SOURCE MATERIAL »
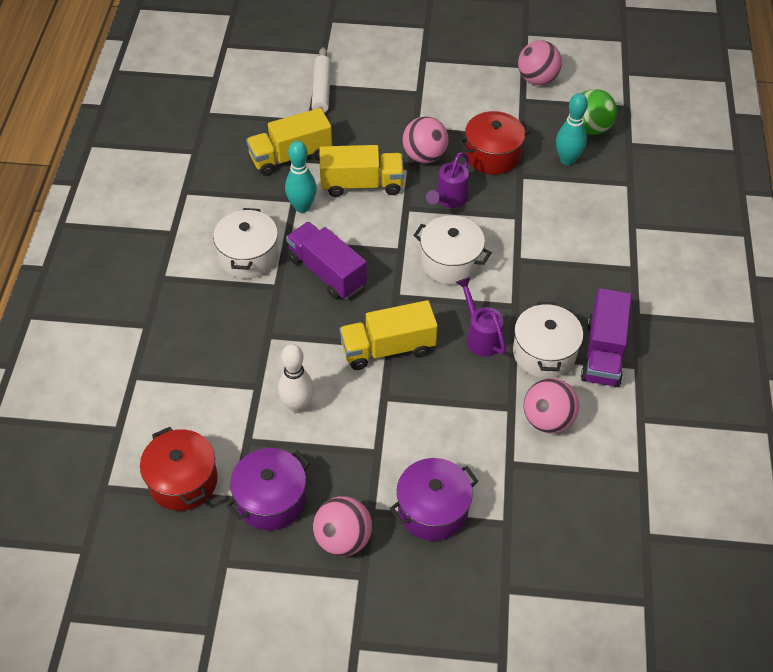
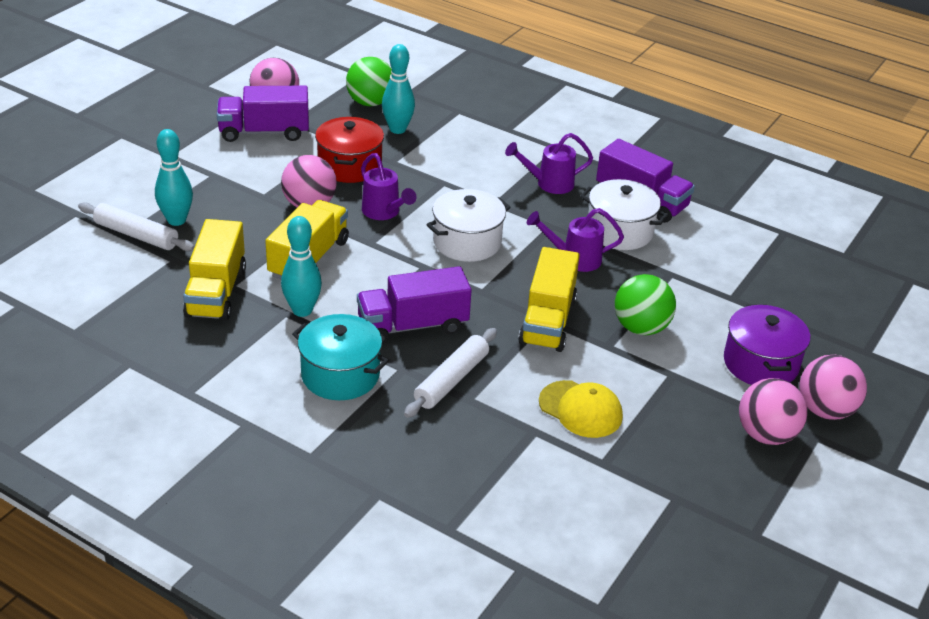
camera: 65 degrees left, 15 degrees down
(183, 481) = (629, 533): red pot -> none
(248, 256) = (340, 375): white pot -> turquoise pot
(271, 499) = (692, 471): purple pot -> none
(282, 318) = (451, 380): none -> white rolling pin
(297, 405) = (580, 409): white bowling pin -> yellow cap
(352, 100) = (176, 220): none -> turquoise bowling pin
(422, 411) = (641, 328): none -> green ball
(494, 91) = (264, 132): none -> purple truck
(547, 420) = (696, 258): pink ball -> pink ball (825, 410)
(573, 282) = (549, 184): none -> purple watering can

WHAT THE TASK REQUIRES » Without the pictures, give all the records above again exactly.

RESULT FOR THIS TASK »
camera: 65 degrees left, 15 degrees down
(183, 481) = (629, 533): red pot -> none
(248, 256) = (340, 375): white pot -> turquoise pot
(271, 499) = (692, 471): purple pot -> none
(282, 318) = (451, 380): none -> white rolling pin
(297, 405) = (580, 409): white bowling pin -> yellow cap
(352, 100) = (176, 220): none -> turquoise bowling pin
(422, 411) = (641, 328): none -> green ball
(494, 91) = (264, 132): none -> purple truck
(547, 420) = (696, 258): pink ball -> pink ball (825, 410)
(573, 282) = (549, 184): none -> purple watering can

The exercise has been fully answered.